Work instruction — Pull every line holding the word "plus" out of the data and copy it.
● ● ● ● ●
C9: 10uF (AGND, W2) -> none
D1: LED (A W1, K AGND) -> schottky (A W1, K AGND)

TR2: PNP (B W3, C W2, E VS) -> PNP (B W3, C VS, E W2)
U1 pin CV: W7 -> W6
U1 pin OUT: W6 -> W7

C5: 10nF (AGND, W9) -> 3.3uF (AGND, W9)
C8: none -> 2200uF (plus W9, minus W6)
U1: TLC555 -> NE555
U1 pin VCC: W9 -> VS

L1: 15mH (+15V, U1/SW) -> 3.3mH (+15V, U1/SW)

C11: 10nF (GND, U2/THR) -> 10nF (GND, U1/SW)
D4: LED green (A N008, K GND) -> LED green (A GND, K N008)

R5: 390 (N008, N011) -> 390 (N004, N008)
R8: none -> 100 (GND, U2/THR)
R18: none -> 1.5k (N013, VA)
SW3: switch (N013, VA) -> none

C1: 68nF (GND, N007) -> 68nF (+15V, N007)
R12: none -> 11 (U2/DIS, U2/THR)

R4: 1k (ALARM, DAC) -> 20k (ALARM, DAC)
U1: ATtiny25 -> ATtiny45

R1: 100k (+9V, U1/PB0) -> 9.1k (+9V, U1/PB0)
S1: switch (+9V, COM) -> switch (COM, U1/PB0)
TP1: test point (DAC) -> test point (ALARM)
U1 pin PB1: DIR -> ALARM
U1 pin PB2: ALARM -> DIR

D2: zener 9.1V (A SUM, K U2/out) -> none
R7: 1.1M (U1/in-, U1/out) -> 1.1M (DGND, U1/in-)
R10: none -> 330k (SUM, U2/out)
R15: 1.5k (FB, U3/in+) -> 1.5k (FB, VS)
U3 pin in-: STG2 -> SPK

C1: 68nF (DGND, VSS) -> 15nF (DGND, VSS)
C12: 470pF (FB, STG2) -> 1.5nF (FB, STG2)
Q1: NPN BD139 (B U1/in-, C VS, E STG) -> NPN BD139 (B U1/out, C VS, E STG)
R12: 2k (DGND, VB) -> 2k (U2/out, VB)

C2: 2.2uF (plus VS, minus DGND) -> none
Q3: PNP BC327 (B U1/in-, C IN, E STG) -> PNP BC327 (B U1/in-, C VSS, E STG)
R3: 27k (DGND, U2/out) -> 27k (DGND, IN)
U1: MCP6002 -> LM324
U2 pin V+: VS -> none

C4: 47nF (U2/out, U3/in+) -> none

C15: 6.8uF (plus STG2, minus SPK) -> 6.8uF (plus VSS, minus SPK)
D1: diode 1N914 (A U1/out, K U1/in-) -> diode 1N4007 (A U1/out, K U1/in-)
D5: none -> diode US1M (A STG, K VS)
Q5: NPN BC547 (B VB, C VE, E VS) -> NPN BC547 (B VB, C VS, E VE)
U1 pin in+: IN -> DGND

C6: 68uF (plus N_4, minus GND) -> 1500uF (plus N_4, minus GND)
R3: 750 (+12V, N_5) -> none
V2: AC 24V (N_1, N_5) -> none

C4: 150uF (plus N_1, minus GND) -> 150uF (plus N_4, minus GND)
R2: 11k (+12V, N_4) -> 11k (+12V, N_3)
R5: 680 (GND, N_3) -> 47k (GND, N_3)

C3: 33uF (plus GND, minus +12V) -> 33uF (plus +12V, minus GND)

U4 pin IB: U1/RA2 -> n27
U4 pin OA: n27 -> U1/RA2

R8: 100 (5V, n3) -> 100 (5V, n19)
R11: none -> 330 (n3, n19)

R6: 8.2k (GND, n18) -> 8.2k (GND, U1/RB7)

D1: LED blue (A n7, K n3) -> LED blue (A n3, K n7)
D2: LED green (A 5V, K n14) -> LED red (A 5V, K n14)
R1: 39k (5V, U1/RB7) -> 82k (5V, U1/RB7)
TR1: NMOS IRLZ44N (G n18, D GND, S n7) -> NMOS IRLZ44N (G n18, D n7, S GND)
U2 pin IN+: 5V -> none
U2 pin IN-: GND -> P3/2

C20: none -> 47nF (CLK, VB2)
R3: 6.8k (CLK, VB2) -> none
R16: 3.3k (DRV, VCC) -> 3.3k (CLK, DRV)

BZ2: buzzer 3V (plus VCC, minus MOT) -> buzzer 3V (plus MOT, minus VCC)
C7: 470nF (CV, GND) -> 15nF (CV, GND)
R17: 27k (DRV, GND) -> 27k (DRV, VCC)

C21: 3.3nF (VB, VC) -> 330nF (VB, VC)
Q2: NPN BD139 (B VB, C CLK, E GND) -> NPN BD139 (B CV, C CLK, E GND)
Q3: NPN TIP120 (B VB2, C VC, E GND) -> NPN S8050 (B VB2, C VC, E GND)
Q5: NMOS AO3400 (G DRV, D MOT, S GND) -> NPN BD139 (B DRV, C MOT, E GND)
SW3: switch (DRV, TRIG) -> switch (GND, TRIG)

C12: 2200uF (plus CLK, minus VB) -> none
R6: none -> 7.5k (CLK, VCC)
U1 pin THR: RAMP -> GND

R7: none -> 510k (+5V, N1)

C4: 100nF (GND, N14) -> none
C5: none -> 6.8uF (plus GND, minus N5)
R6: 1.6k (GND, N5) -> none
● ● ● ● ●
Task response —
C8: none -> 2200uF (plus W9, minus W6)
C2: 2.2uF (plus VS, minus DGND) -> none
C15: 6.8uF (plus STG2, minus SPK) -> 6.8uF (plus VSS, minus SPK)
C6: 68uF (plus N_4, minus GND) -> 1500uF (plus N_4, minus GND)
C4: 150uF (plus N_1, minus GND) -> 150uF (plus N_4, minus GND)
C3: 33uF (plus GND, minus +12V) -> 33uF (plus +12V, minus GND)
BZ2: buzzer 3V (plus VCC, minus MOT) -> buzzer 3V (plus MOT, minus VCC)
C12: 2200uF (plus CLK, minus VB) -> none
C5: none -> 6.8uF (plus GND, minus N5)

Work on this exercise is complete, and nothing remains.